### Assignment
Scan the entries that follow for the word "brown", then report every line in which it appears.
****
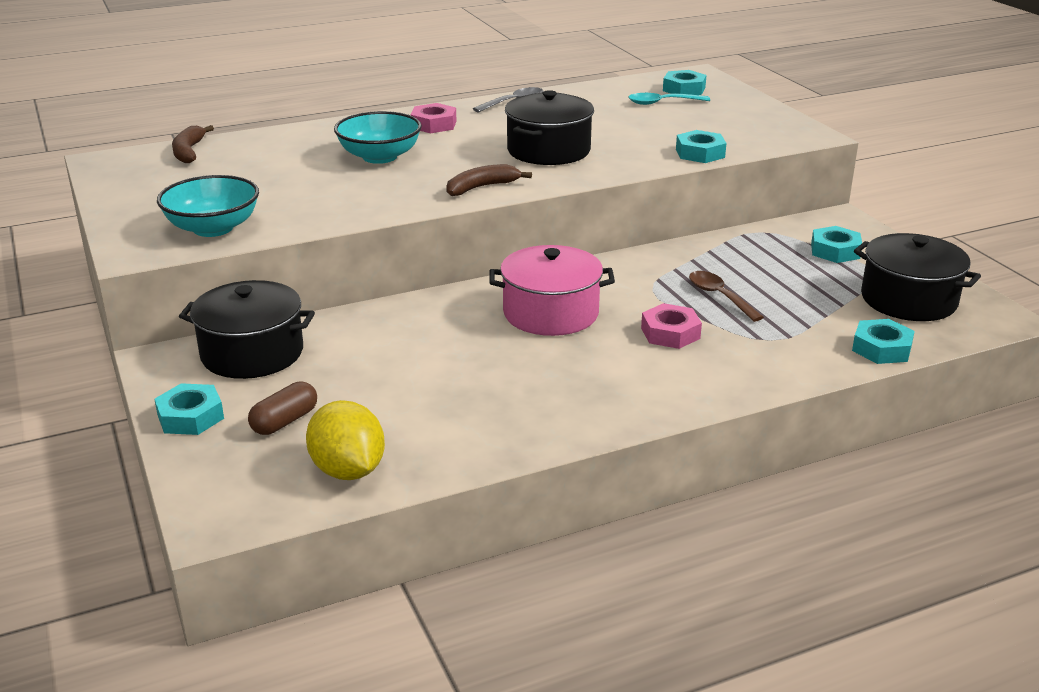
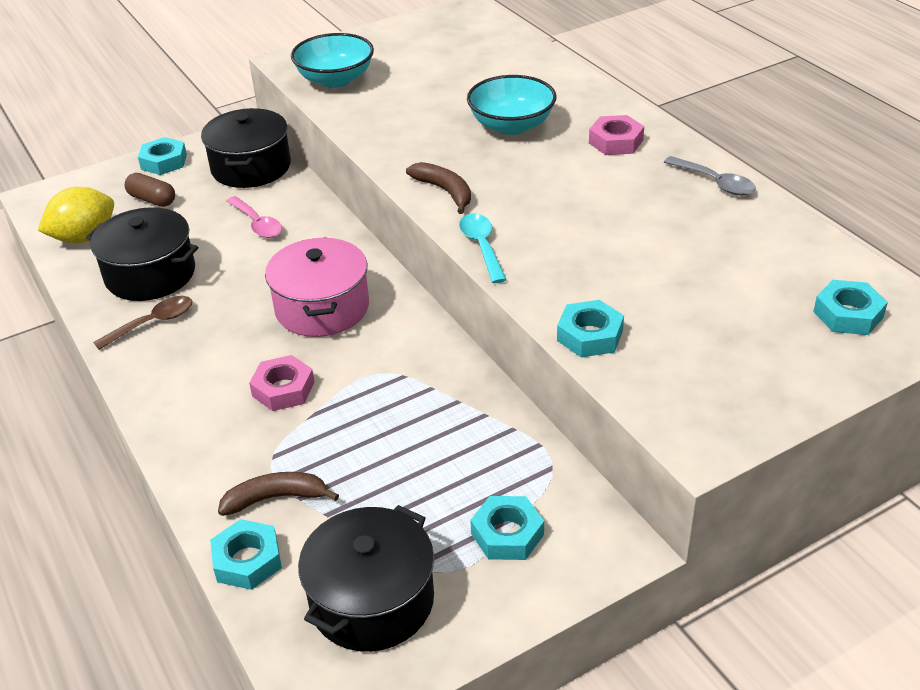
camera: 85 degrees right, 10 degrees up
(188, 152) = (496, 36): brown banana -> brown banana (275, 498)
(382, 348) = (257, 224): none -> pink spoon
(548, 150) = (561, 222): black pot -> black pot (150, 274)
(662, 103) = (775, 297): turquoise spoon -> turquoise spoon (482, 247)
(719, 296) = (366, 424): brown spoon -> brown spoon (152, 323)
****
### Response
(188, 152) = (496, 36): brown banana -> brown banana (275, 498)
(719, 296) = (366, 424): brown spoon -> brown spoon (152, 323)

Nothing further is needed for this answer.